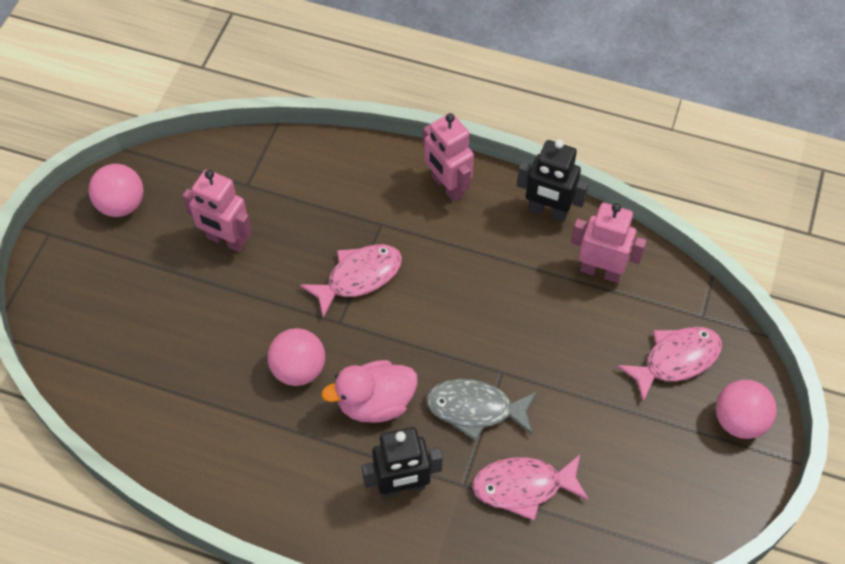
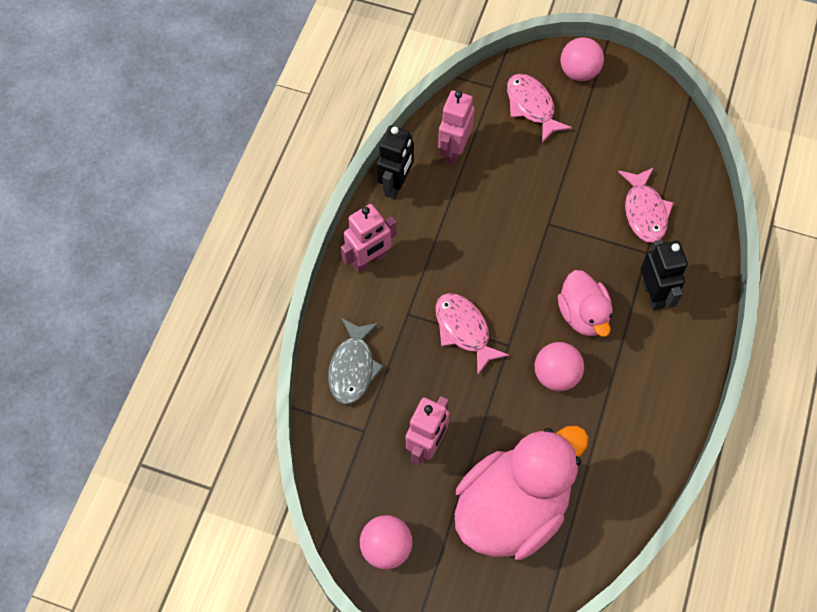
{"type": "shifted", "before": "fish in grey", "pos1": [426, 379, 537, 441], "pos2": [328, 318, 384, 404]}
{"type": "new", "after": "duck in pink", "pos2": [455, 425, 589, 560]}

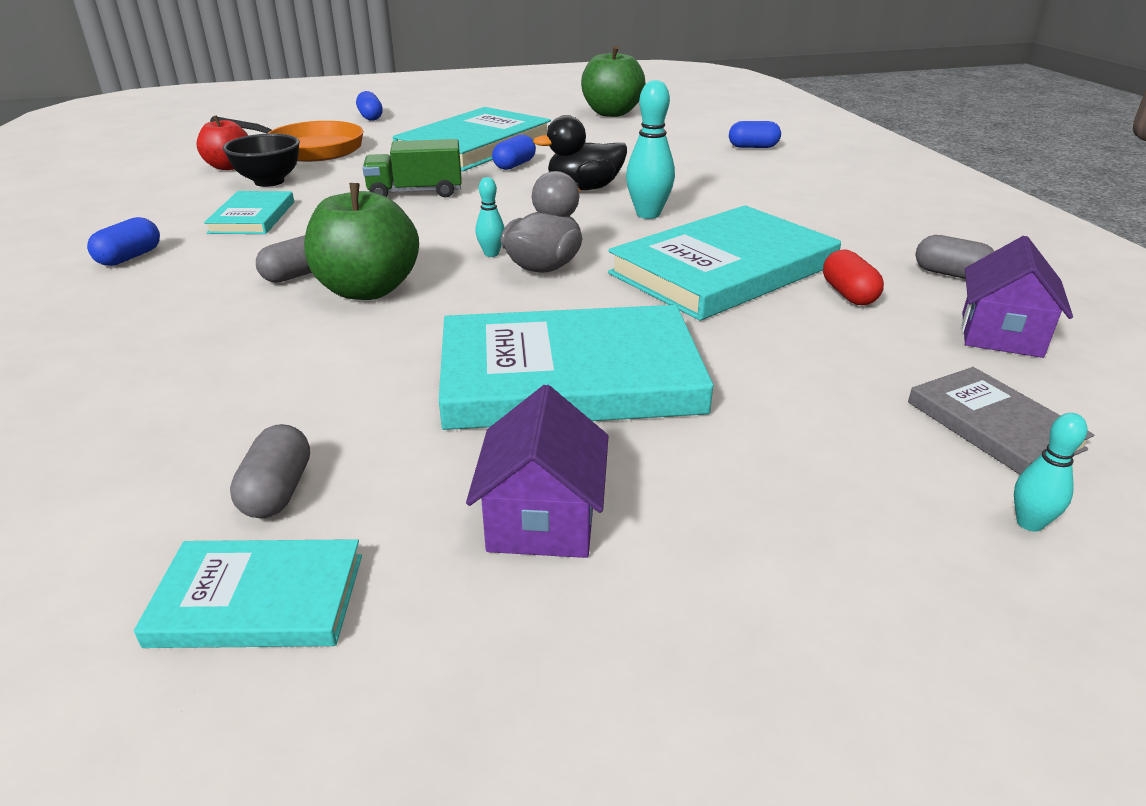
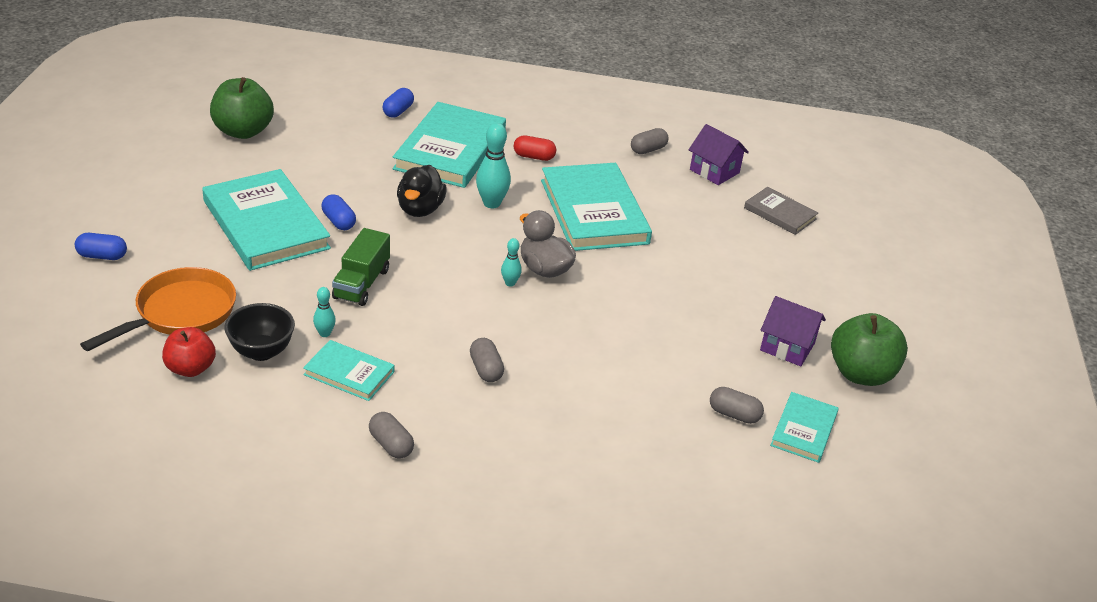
{"type": "shifted", "before": "apple in green", "pos1": [304, 183, 419, 300], "pos2": [831, 313, 908, 386]}
{"type": "repainted", "before": "capsule in blue", "after": "capsule in grey", "pos1": [87, 217, 160, 266], "pos2": [369, 412, 414, 459]}
{"type": "shifted", "before": "capsule in red", "pos1": [823, 249, 884, 305], "pos2": [513, 135, 556, 161]}
{"type": "shifted", "before": "book in turquoise", "pos1": [439, 305, 714, 430], "pos2": [393, 102, 506, 188]}
{"type": "rotated", "before": "book in grey", "pos1": [908, 367, 1094, 475], "pos2": [744, 187, 818, 235], "turn": 45}
{"type": "shifted", "before": "bowling pin in turquoise", "pos1": [1014, 413, 1087, 532], "pos2": [313, 287, 336, 337]}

▶ WHAT IS BEING ASKED:
Your copy should repeat each entry above exactly but contain no pictures.

▶ RESPONSE AREA:
{"type": "shifted", "before": "fish in grey", "pos1": [426, 379, 537, 441], "pos2": [328, 318, 384, 404]}
{"type": "new", "after": "duck in pink", "pos2": [455, 425, 589, 560]}

{"type": "shifted", "before": "apple in green", "pos1": [304, 183, 419, 300], "pos2": [831, 313, 908, 386]}
{"type": "repainted", "before": "capsule in blue", "after": "capsule in grey", "pos1": [87, 217, 160, 266], "pos2": [369, 412, 414, 459]}
{"type": "shifted", "before": "capsule in red", "pos1": [823, 249, 884, 305], "pos2": [513, 135, 556, 161]}
{"type": "shifted", "before": "book in turquoise", "pos1": [439, 305, 714, 430], "pos2": [393, 102, 506, 188]}
{"type": "rotated", "before": "book in grey", "pos1": [908, 367, 1094, 475], "pos2": [744, 187, 818, 235], "turn": 45}
{"type": "shifted", "before": "bowling pin in turquoise", "pos1": [1014, 413, 1087, 532], "pos2": [313, 287, 336, 337]}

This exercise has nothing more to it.